__PROBLEM__. Exactly as written, copy every line from the one containing "none -> lime brick D8 level 1" through the end of the records, with the pictures left out.

Data excerpts

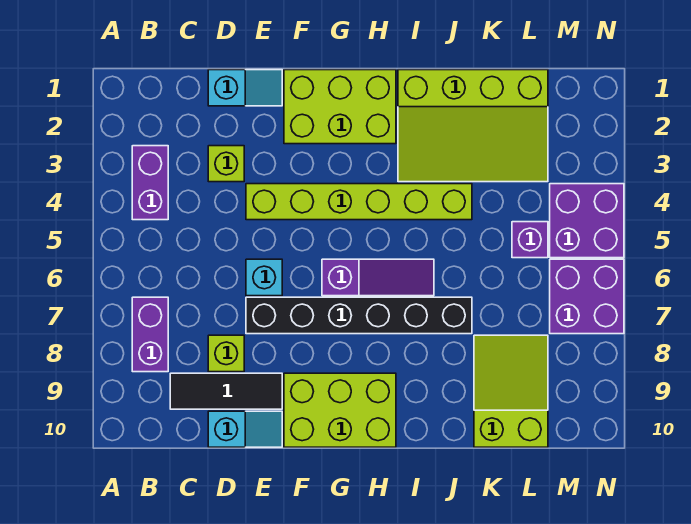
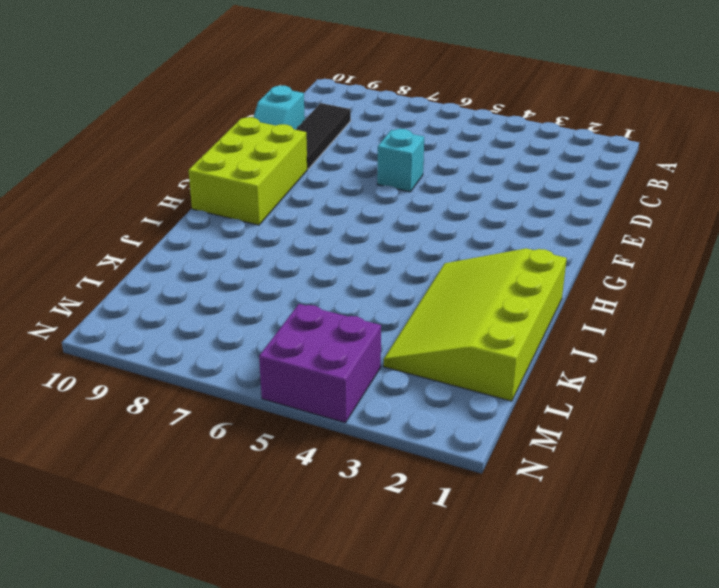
none -> purple brick B3:B4 level 1
none -> purple brick B7:B8 level 1
none -> cyan slope D1:E1 level 1 top D

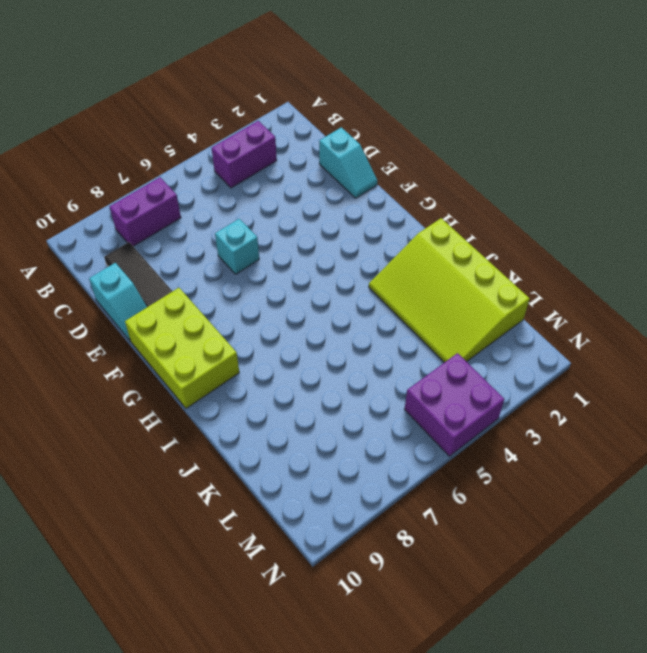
none -> lime brick D3 level 1
none -> lime brick D8 level 1
none -> lime brick E4:J4 level 1

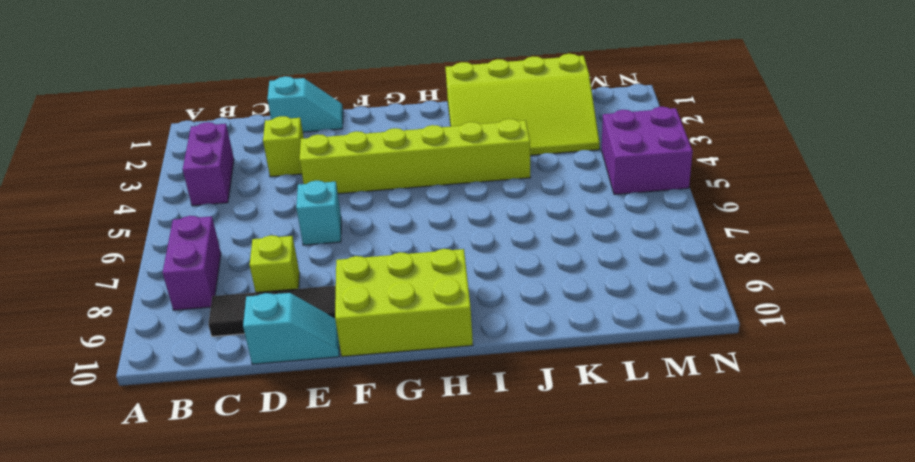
none -> black brick E7:J7 level 1
none -> lime brick F1:H2 level 1
none -> purple slope G6:I6 level 1 top G

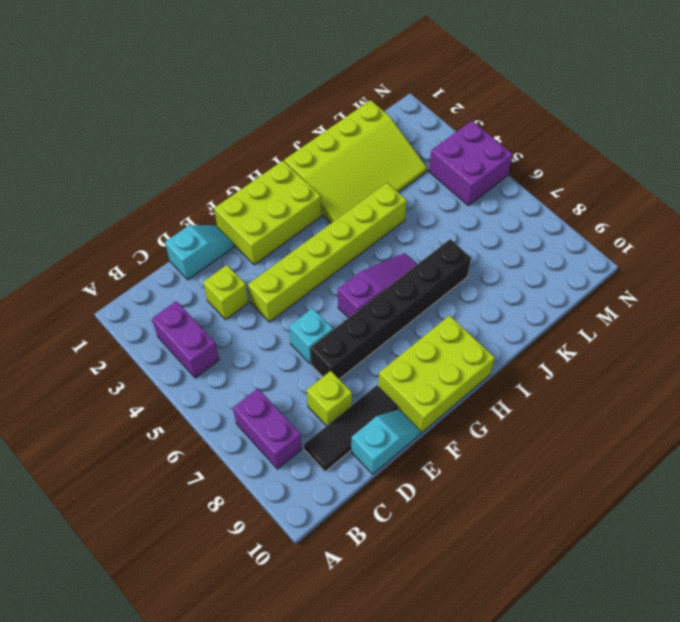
none -> lime slope K8:L10 level 1 top 10
none -> purple brick L5 level 1
none -> purple brick M6:N7 level 1

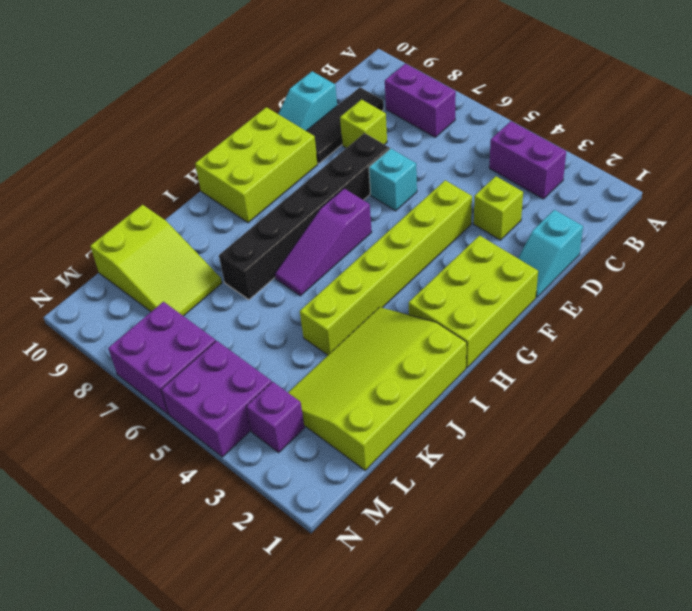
purple brick M3 level 1 -> purple brick L5 level 1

__ANSWER TO THIS TASK__.
none -> lime brick D8 level 1
none -> lime brick E4:J4 level 1

none -> black brick E7:J7 level 1
none -> lime brick F1:H2 level 1
none -> purple slope G6:I6 level 1 top G

none -> lime slope K8:L10 level 1 top 10
none -> purple brick L5 level 1
none -> purple brick M6:N7 level 1

purple brick M3 level 1 -> purple brick L5 level 1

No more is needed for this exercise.